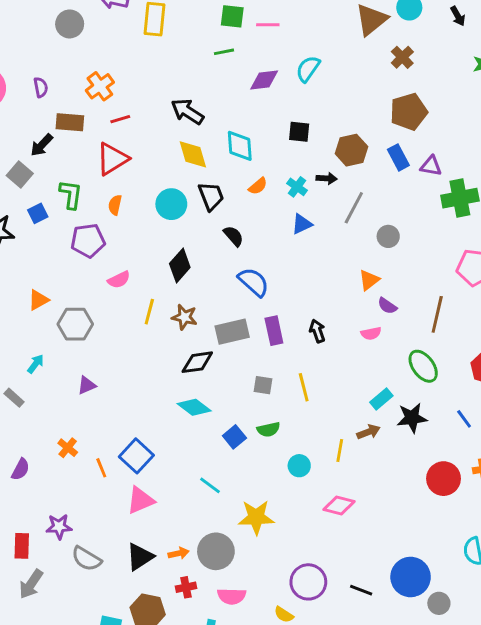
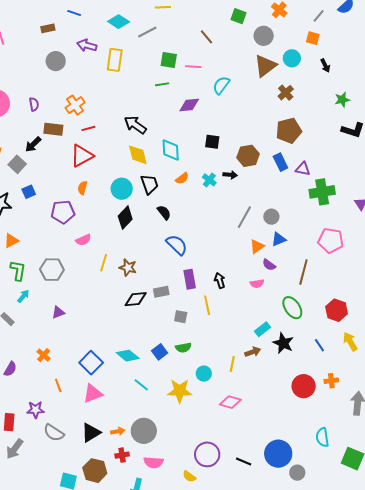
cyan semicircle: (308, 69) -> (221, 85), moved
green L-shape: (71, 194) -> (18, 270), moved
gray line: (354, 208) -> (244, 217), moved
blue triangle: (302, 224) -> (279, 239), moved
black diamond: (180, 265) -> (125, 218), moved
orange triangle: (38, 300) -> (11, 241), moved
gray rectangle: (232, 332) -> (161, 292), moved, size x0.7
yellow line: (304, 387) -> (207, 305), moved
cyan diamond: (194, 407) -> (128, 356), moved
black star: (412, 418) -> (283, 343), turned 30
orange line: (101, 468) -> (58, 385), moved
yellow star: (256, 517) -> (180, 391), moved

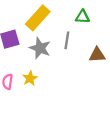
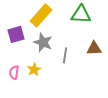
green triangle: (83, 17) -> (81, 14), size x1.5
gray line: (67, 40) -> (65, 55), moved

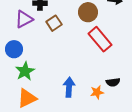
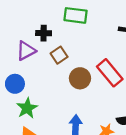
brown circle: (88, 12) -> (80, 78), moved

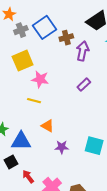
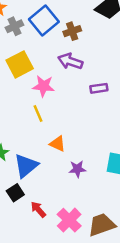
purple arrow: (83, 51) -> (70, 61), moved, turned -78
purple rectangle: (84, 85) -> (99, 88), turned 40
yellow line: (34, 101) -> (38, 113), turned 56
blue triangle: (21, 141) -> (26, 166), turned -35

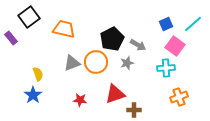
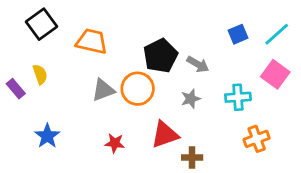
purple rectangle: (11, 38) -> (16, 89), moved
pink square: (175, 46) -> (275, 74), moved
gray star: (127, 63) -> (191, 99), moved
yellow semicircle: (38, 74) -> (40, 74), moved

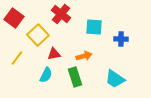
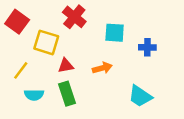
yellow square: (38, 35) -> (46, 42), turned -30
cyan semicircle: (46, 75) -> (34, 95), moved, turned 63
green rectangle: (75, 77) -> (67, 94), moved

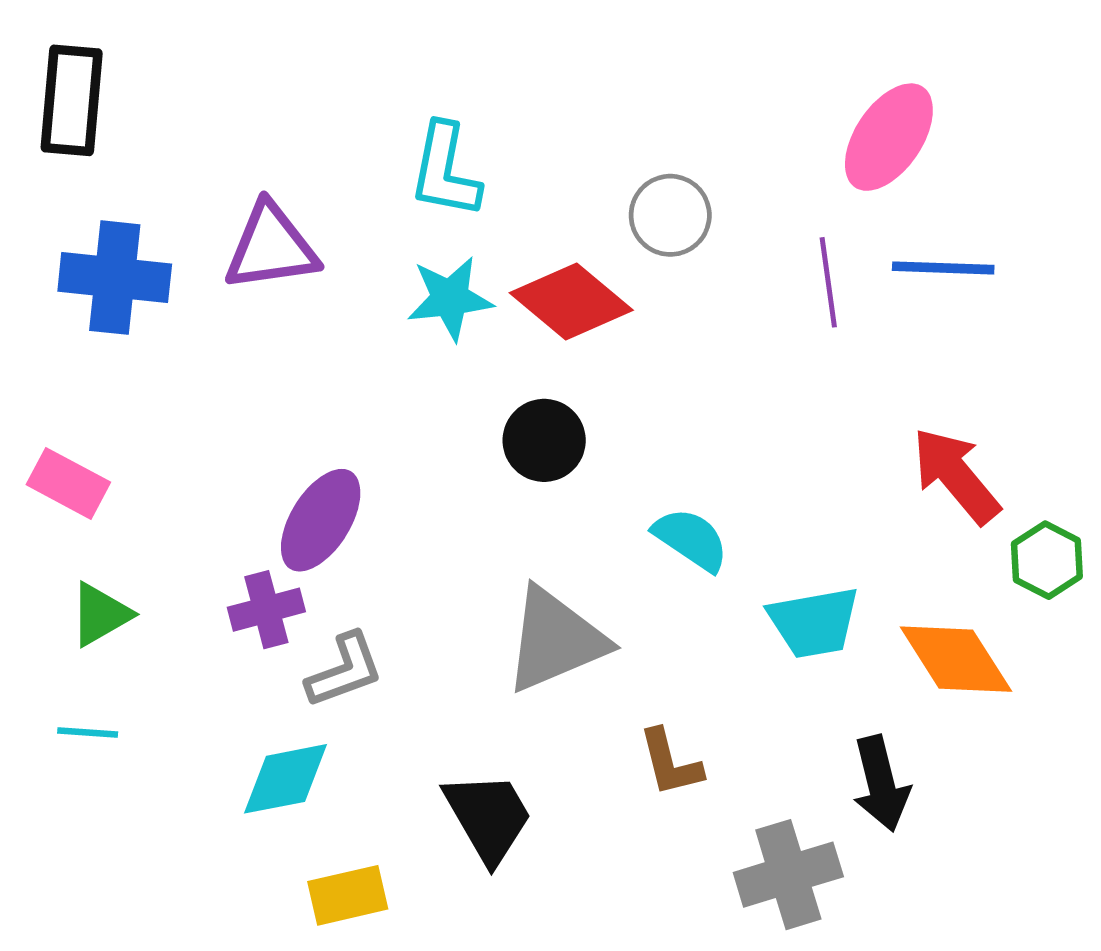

^^^^^^^^^^^^^^^^

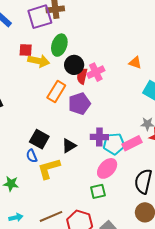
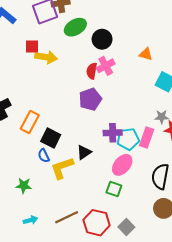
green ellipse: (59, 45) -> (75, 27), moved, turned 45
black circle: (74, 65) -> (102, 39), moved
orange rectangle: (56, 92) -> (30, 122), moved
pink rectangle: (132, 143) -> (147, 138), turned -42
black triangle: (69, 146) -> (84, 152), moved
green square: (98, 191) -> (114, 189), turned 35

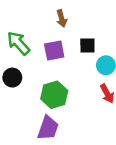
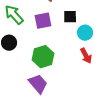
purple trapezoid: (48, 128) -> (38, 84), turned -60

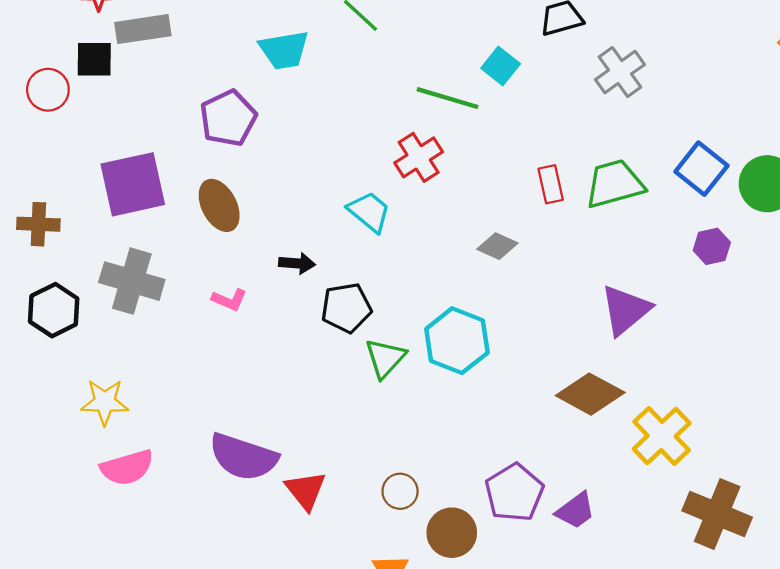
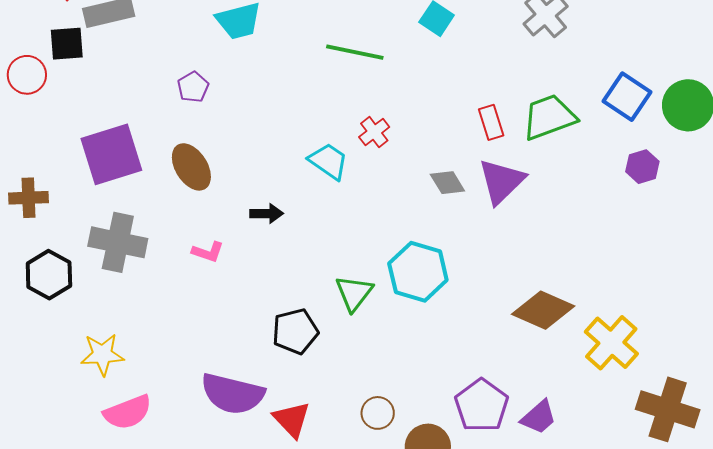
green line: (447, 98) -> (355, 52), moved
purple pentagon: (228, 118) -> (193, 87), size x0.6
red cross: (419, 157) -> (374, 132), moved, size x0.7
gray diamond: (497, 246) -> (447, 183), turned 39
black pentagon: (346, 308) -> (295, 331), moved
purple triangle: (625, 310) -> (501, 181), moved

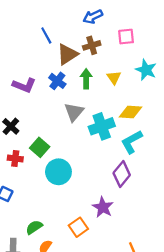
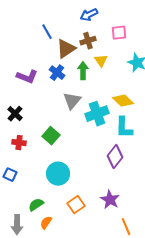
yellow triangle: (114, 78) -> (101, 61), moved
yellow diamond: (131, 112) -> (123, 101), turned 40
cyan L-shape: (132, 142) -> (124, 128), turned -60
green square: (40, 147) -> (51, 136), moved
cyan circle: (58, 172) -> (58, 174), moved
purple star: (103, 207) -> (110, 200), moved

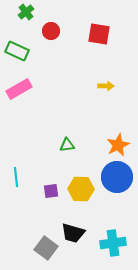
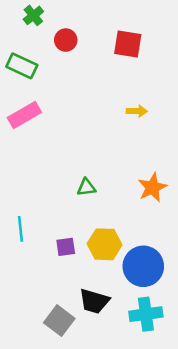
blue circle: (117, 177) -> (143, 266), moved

^^^^^^^^^^^^^^^^

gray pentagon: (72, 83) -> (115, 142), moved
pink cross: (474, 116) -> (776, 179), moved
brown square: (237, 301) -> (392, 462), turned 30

^^^^^^^^^^^^^^^^

- [Task directions]: If a line in the data above includes the string "star", copy it.

- [Response below]:
black star: (412, 418) -> (283, 343), turned 30
yellow star: (256, 517) -> (180, 391), moved
gray star: (127, 63) -> (191, 99), moved
purple star: (103, 207) -> (110, 200), moved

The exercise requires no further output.